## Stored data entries
•••••
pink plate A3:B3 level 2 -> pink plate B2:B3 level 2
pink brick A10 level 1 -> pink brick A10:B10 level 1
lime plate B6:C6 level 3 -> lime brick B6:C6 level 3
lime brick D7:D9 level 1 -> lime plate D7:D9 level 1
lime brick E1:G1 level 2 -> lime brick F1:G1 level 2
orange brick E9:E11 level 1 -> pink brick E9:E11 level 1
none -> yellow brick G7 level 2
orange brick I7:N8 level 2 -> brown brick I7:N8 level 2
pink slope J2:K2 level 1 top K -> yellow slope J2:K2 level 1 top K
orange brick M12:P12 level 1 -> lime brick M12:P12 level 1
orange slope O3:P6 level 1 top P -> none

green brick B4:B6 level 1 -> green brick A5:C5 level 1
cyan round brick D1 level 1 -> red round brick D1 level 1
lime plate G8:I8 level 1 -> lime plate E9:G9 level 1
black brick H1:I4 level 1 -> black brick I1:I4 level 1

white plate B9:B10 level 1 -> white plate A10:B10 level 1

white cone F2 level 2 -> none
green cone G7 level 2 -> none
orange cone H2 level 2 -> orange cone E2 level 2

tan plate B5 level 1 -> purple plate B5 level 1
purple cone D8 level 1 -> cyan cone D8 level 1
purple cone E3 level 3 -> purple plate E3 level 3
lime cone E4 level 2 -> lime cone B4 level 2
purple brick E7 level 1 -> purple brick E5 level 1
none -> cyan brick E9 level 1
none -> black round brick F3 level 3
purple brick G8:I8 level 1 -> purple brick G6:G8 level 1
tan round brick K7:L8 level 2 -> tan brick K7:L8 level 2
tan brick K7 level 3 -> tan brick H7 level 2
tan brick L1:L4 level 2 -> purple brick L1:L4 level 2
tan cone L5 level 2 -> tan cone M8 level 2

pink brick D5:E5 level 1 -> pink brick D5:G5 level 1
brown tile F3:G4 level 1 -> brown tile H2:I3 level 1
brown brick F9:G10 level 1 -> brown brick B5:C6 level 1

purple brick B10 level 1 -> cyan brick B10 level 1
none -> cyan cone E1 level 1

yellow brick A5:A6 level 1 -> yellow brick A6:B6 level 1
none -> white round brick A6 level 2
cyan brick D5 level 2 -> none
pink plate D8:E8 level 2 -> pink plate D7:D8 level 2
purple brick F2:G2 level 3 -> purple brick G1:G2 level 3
•••••
## TASK DESCRIPTION
Retype exactly the lines from the one containing "orange brick M12:P12" through the end of the data. Add nothing.

## TASK OUTPUT
orange brick M12:P12 level 1 -> lime brick M12:P12 level 1
orange slope O3:P6 level 1 top P -> none

green brick B4:B6 level 1 -> green brick A5:C5 level 1
cyan round brick D1 level 1 -> red round brick D1 level 1
lime plate G8:I8 level 1 -> lime plate E9:G9 level 1
black brick H1:I4 level 1 -> black brick I1:I4 level 1

white plate B9:B10 level 1 -> white plate A10:B10 level 1

white cone F2 level 2 -> none
green cone G7 level 2 -> none
orange cone H2 level 2 -> orange cone E2 level 2

tan plate B5 level 1 -> purple plate B5 level 1
purple cone D8 level 1 -> cyan cone D8 level 1
purple cone E3 level 3 -> purple plate E3 level 3
lime cone E4 level 2 -> lime cone B4 level 2
purple brick E7 level 1 -> purple brick E5 level 1
none -> cyan brick E9 level 1
none -> black round brick F3 level 3
purple brick G8:I8 level 1 -> purple brick G6:G8 level 1
tan round brick K7:L8 level 2 -> tan brick K7:L8 level 2
tan brick K7 level 3 -> tan brick H7 level 2
tan brick L1:L4 level 2 -> purple brick L1:L4 level 2
tan cone L5 level 2 -> tan cone M8 level 2

pink brick D5:E5 level 1 -> pink brick D5:G5 level 1
brown tile F3:G4 level 1 -> brown tile H2:I3 level 1
brown brick F9:G10 level 1 -> brown brick B5:C6 level 1

purple brick B10 level 1 -> cyan brick B10 level 1
none -> cyan cone E1 level 1

yellow brick A5:A6 level 1 -> yellow brick A6:B6 level 1
none -> white round brick A6 level 2
cyan brick D5 level 2 -> none
pink plate D8:E8 level 2 -> pink plate D7:D8 level 2
purple brick F2:G2 level 3 -> purple brick G1:G2 level 3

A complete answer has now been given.